Try it:
Wherever "orange" appears in a line of the records below, count that line, and report only the number.

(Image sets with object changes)
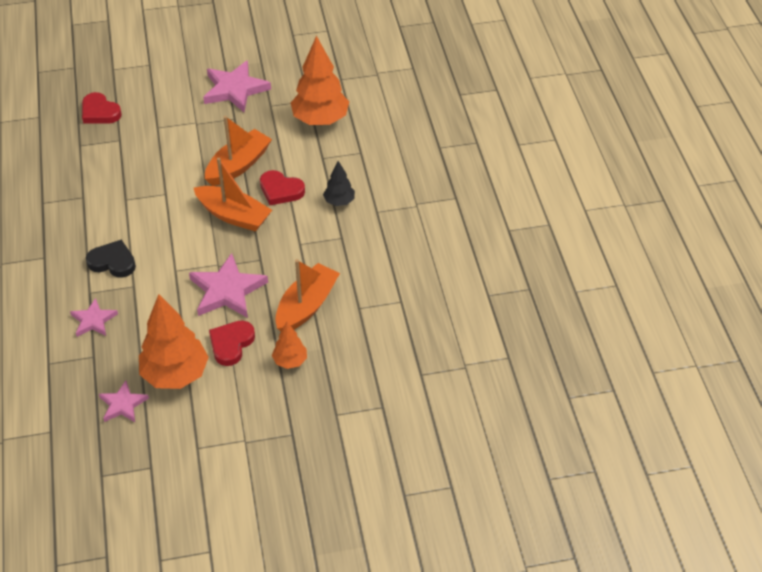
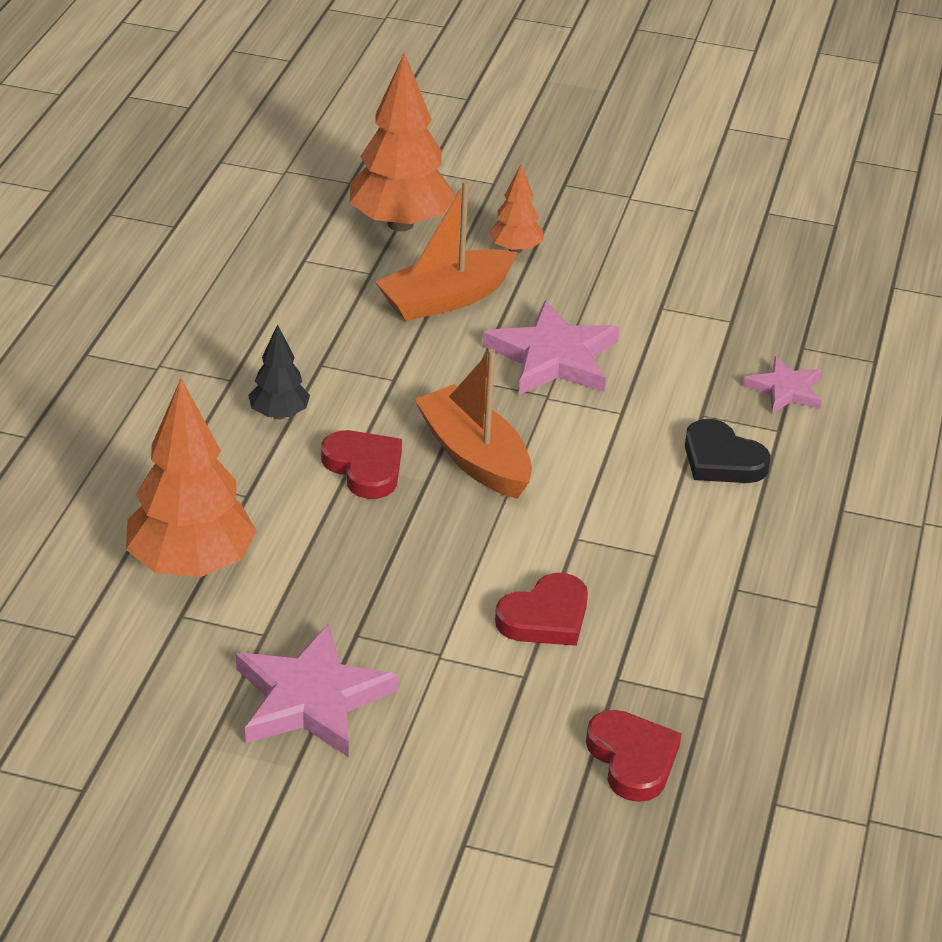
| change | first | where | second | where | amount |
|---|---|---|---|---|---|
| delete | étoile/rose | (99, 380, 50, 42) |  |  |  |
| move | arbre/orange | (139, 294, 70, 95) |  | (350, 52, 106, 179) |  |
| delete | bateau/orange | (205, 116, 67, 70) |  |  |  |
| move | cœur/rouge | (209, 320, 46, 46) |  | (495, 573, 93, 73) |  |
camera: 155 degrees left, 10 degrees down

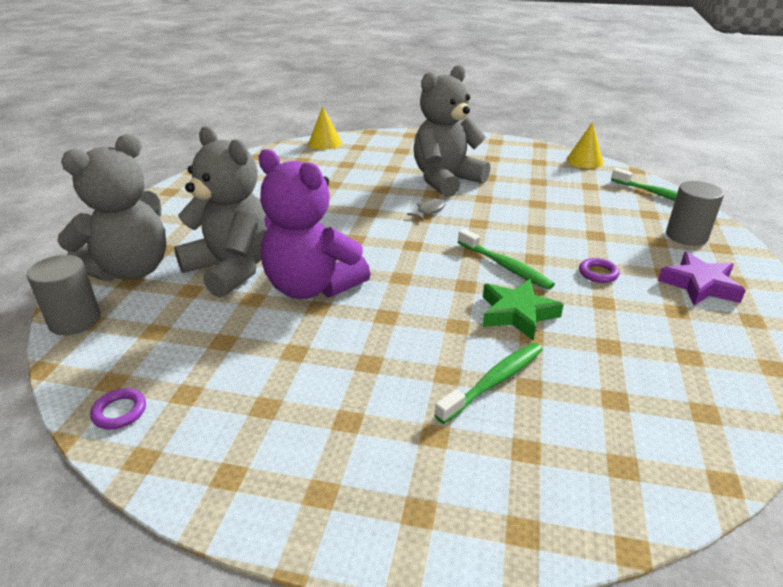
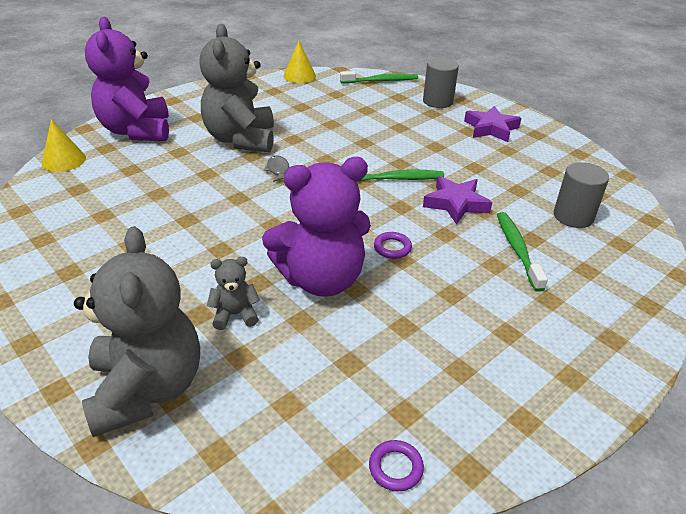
| change | first | where | second | where | amount |
|---|---|---|---|---|---|
| move | cylindre/gris | (27, 255, 74, 80) |  | (554, 162, 55, 66) |  |
| resize | ours en peluche/gris | (174, 126, 93, 172) |  | (207, 257, 53, 73) | x0.44 |
| recolor | étoile/vert | (483, 279, 81, 62) | étoile/violet | (423, 176, 69, 49) |  |
| move | anneau/violet | (579, 258, 41, 25) |  | (374, 232, 38, 27) |  |
| insert |  |  | ours en peluche/violet | (85, 17, 84, 124) |  |
camera: 55 degrees left, 5 degrees up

Expected output:
2